(Records for processing Opens)
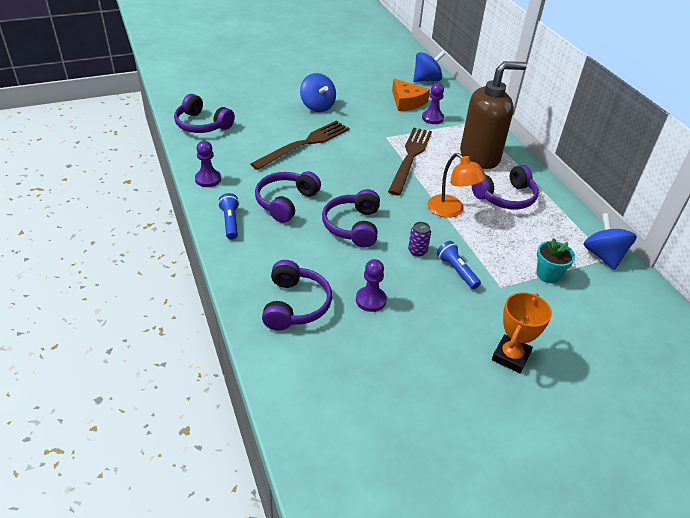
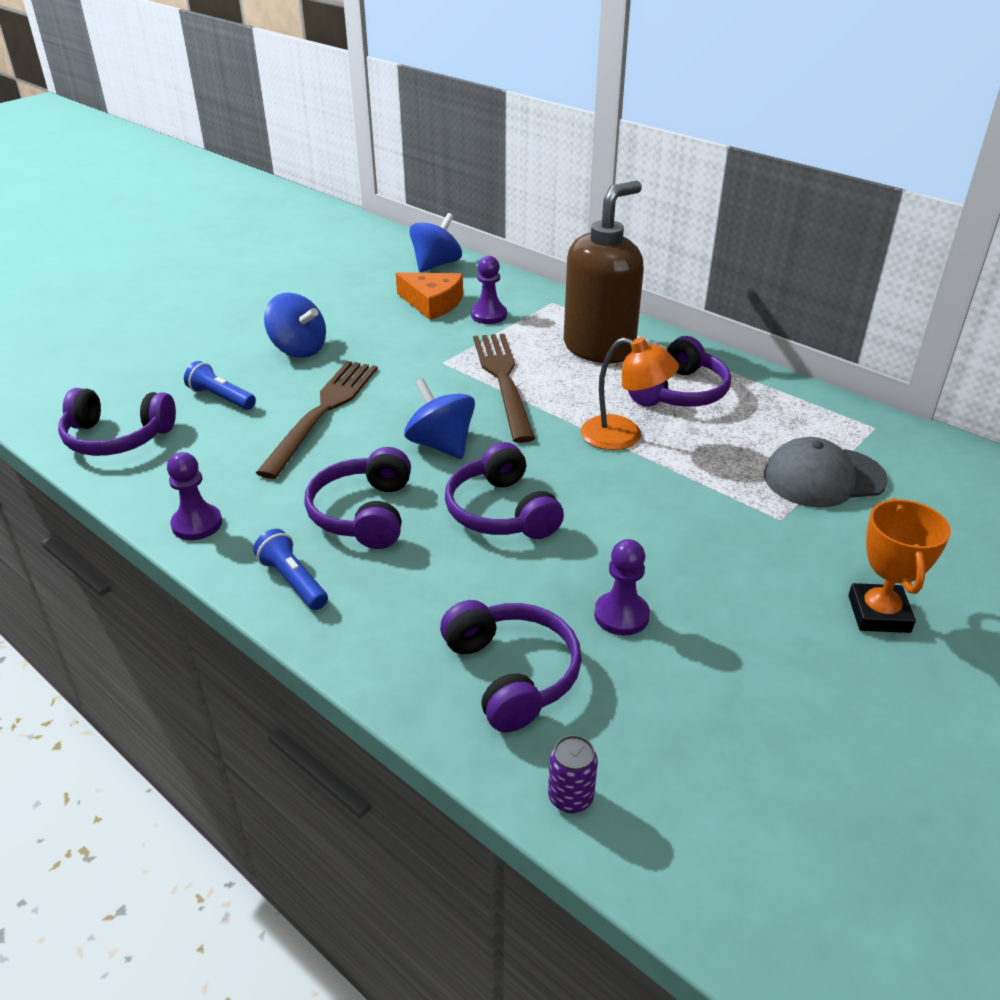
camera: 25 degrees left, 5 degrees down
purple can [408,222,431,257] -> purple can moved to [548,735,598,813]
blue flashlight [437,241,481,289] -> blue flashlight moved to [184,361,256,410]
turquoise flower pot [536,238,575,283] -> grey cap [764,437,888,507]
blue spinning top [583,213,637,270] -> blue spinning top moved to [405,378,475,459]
(Records for processing Closes)
Restate the data word for word without pictures.

camera: 25 degrees left, 5 degrees down
purple can [408,222,431,257] -> purple can moved to [548,735,598,813]
blue flashlight [437,241,481,289] -> blue flashlight moved to [184,361,256,410]
turquoise flower pot [536,238,575,283] -> grey cap [764,437,888,507]
blue spinning top [583,213,637,270] -> blue spinning top moved to [405,378,475,459]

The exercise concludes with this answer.